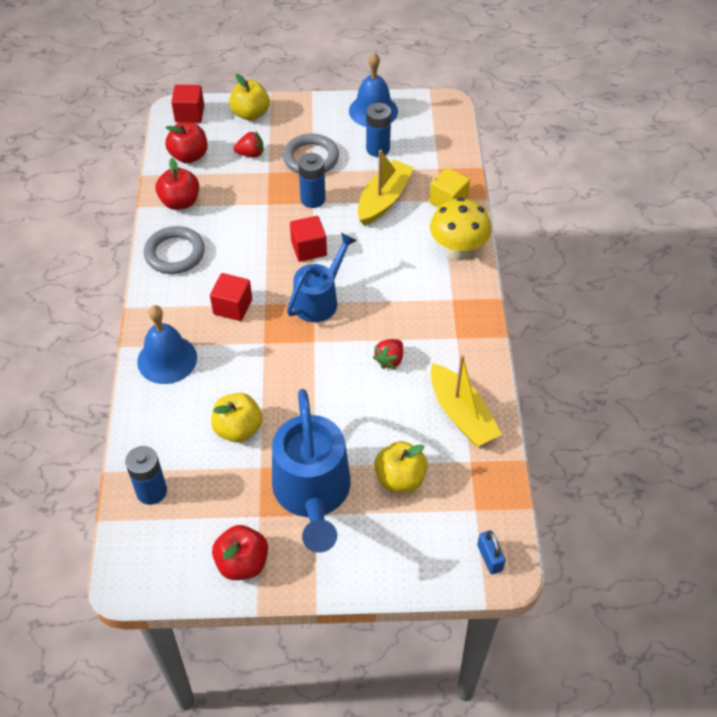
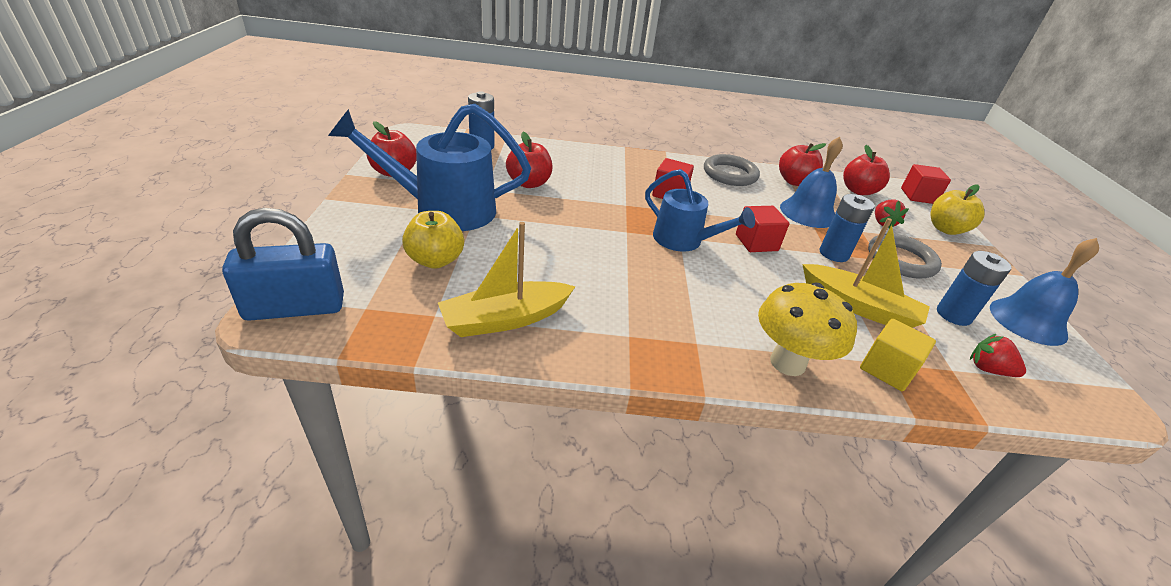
camera: 90 degrees right, 15 degrees down
(167, 359) = (610, 161): blue bell -> blue bell (808, 212)
(238, 429) = (529, 183): yellow apple -> red apple
(389, 360) = (597, 276): red strawberry -> red strawberry (988, 369)
(489, 558) = (295, 307): blue padlock -> blue padlock, size x2.07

----------

The records above should be returned exactly; no image belongs in the copy.

• _Problem solution_
camera: 90 degrees right, 15 degrees down
(167, 359) = (610, 161): blue bell -> blue bell (808, 212)
(238, 429) = (529, 183): yellow apple -> red apple
(389, 360) = (597, 276): red strawberry -> red strawberry (988, 369)
(489, 558) = (295, 307): blue padlock -> blue padlock, size x2.07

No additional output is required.